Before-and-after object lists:
________

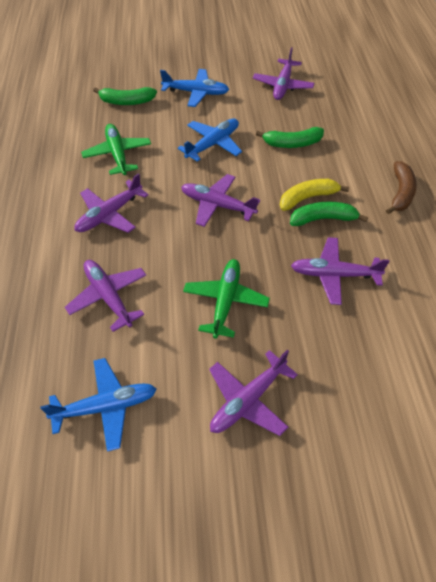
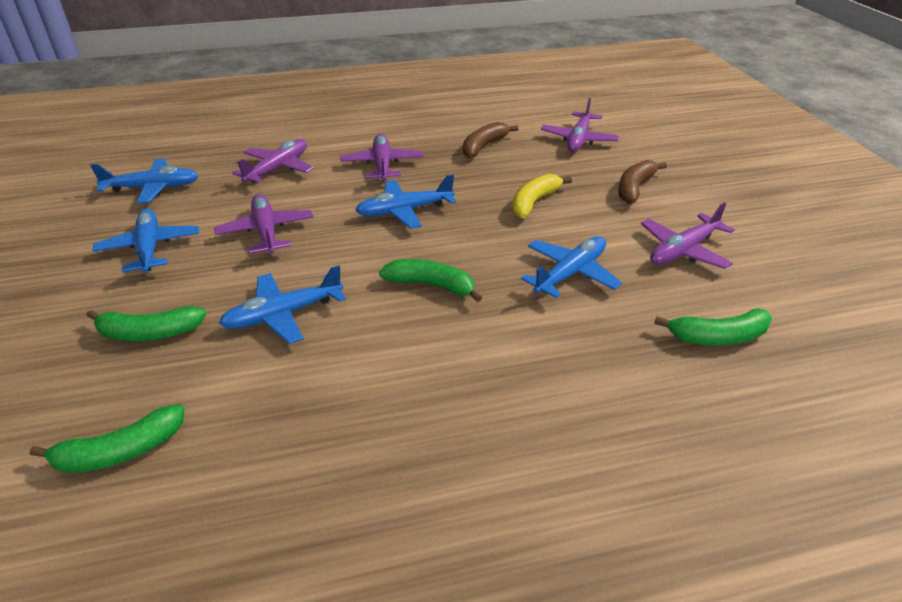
blue plane: 3 -> 5
brown banana: 1 -> 2
green banana: 3 -> 4
green plane: 2 -> 0
purple plane: 6 -> 5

________

- **Task details**
Exactly as they stand, retype all the entries, but omit the pictures.

- **Response box**
blue plane: 3 -> 5
brown banana: 1 -> 2
green banana: 3 -> 4
green plane: 2 -> 0
purple plane: 6 -> 5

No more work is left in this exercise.